-- DATA SHOWN follows --
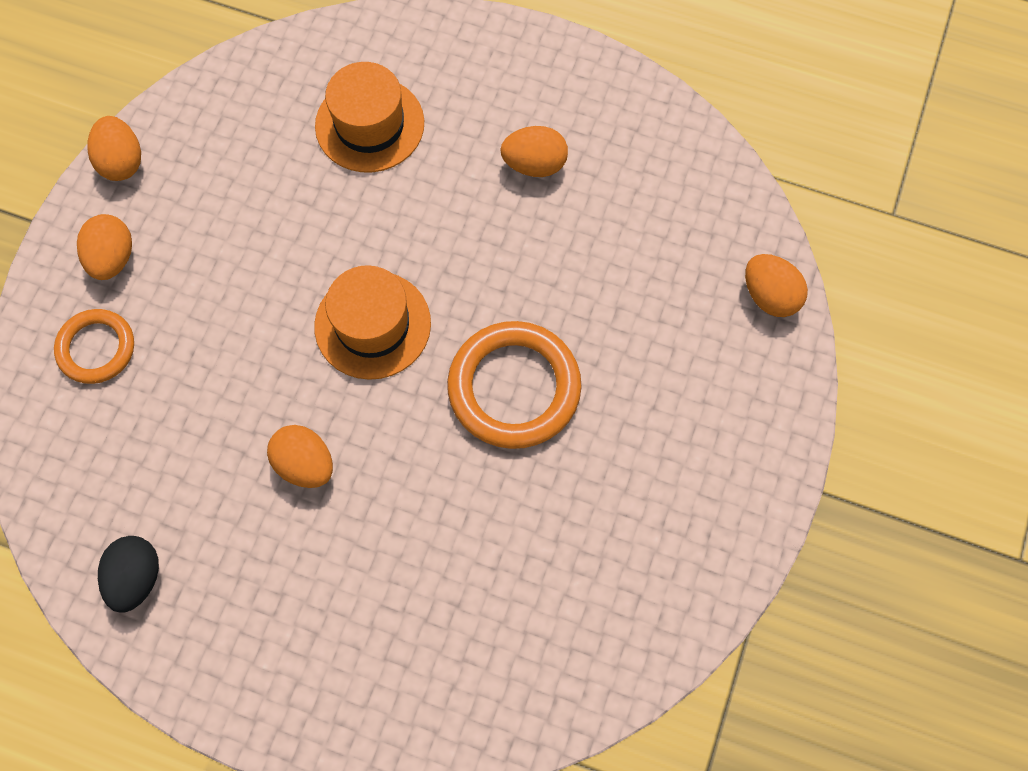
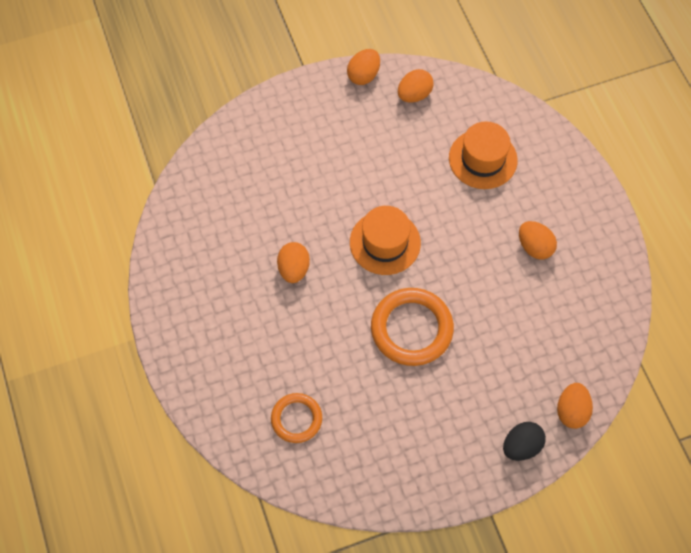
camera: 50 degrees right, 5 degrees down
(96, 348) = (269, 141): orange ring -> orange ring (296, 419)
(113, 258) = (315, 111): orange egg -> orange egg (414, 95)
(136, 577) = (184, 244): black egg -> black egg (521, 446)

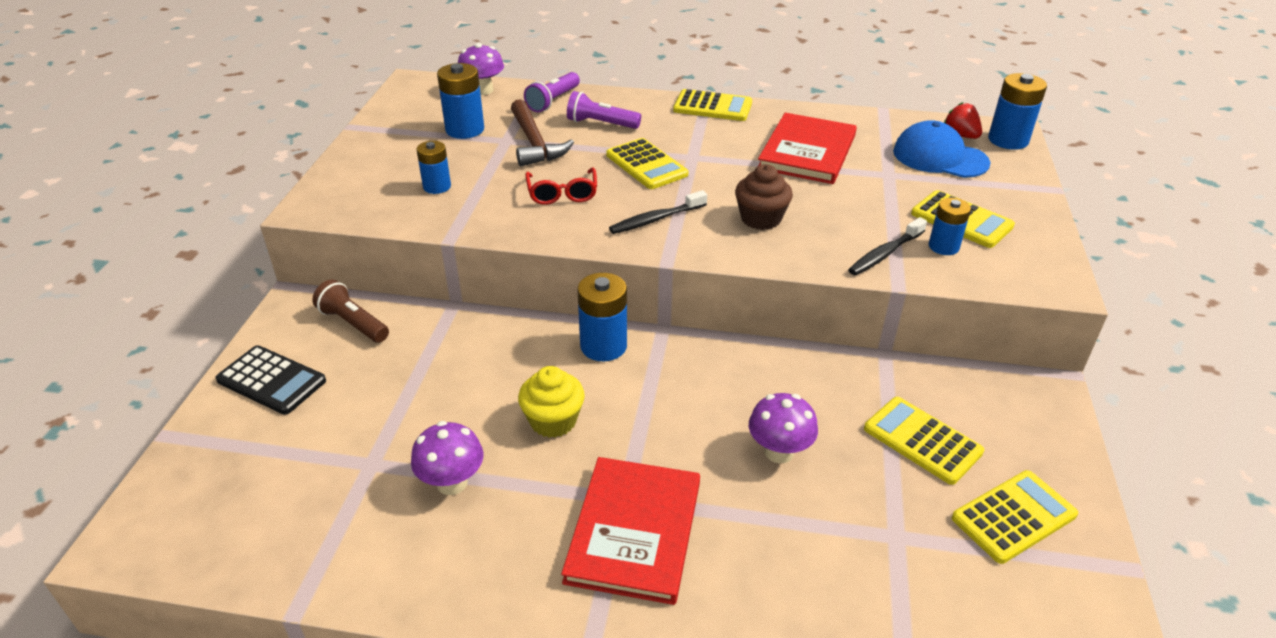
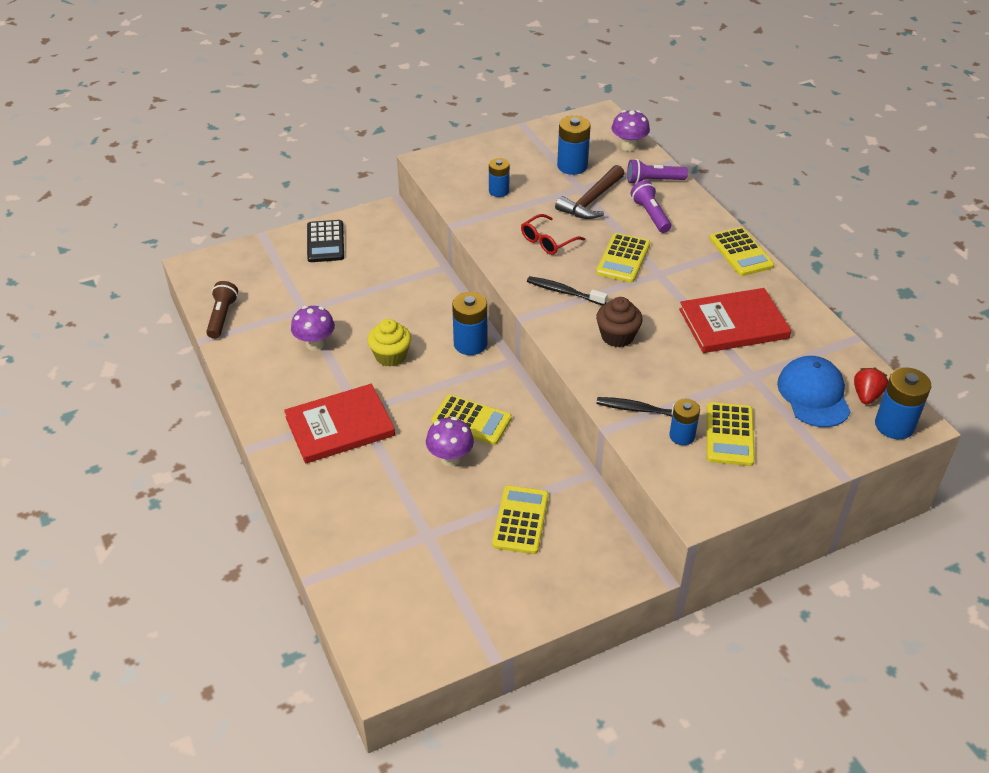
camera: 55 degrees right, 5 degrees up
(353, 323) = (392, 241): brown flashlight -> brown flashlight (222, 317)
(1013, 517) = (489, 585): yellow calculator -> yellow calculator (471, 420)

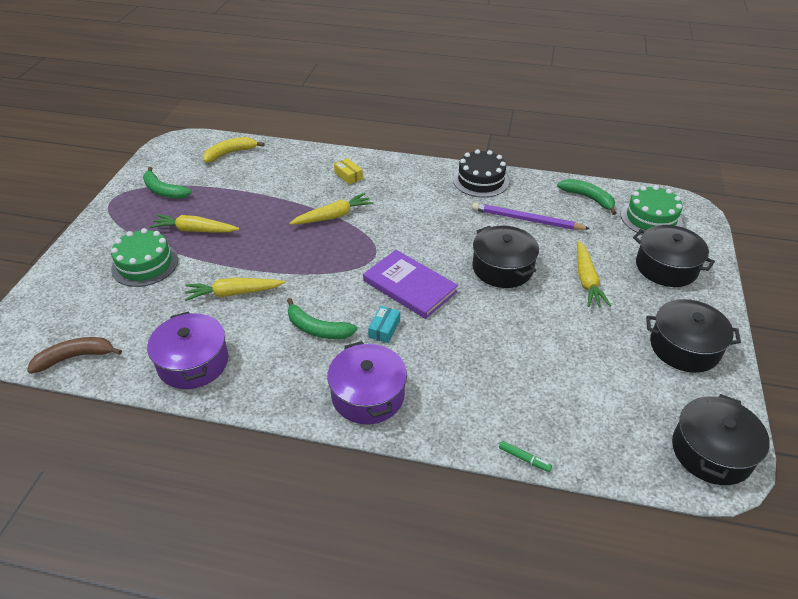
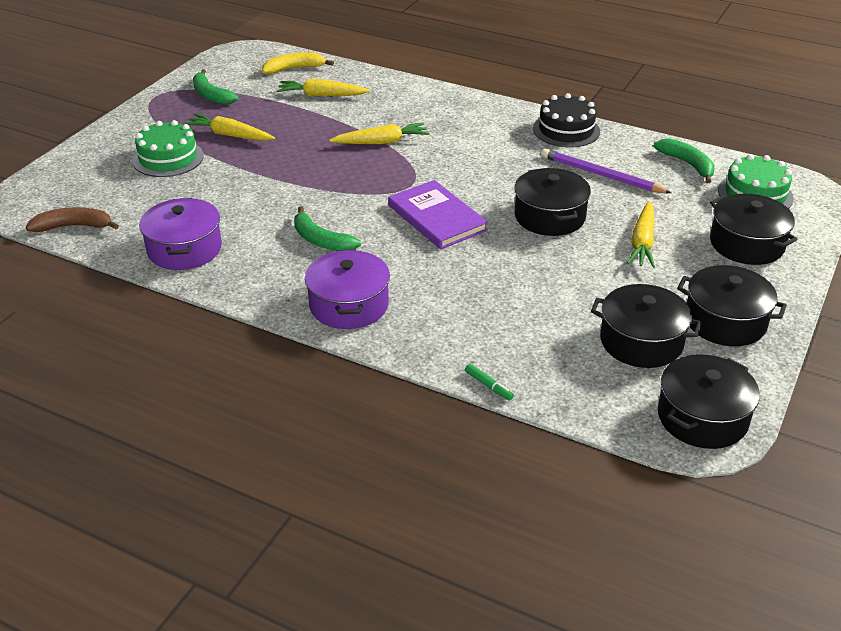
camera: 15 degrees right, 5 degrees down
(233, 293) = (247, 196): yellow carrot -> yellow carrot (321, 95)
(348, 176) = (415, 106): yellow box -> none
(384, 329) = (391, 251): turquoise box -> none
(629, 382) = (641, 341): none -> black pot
-- DATA SHOWN concluded --
In the records above, find the line containing "camera: 15 degrees right, 5 degrees down"; please retype it and every line after it through the last line, exactly and with nothing else.

**SOLUTION FOR THIS TASK**
camera: 15 degrees right, 5 degrees down
(233, 293) = (247, 196): yellow carrot -> yellow carrot (321, 95)
(348, 176) = (415, 106): yellow box -> none
(384, 329) = (391, 251): turquoise box -> none
(629, 382) = (641, 341): none -> black pot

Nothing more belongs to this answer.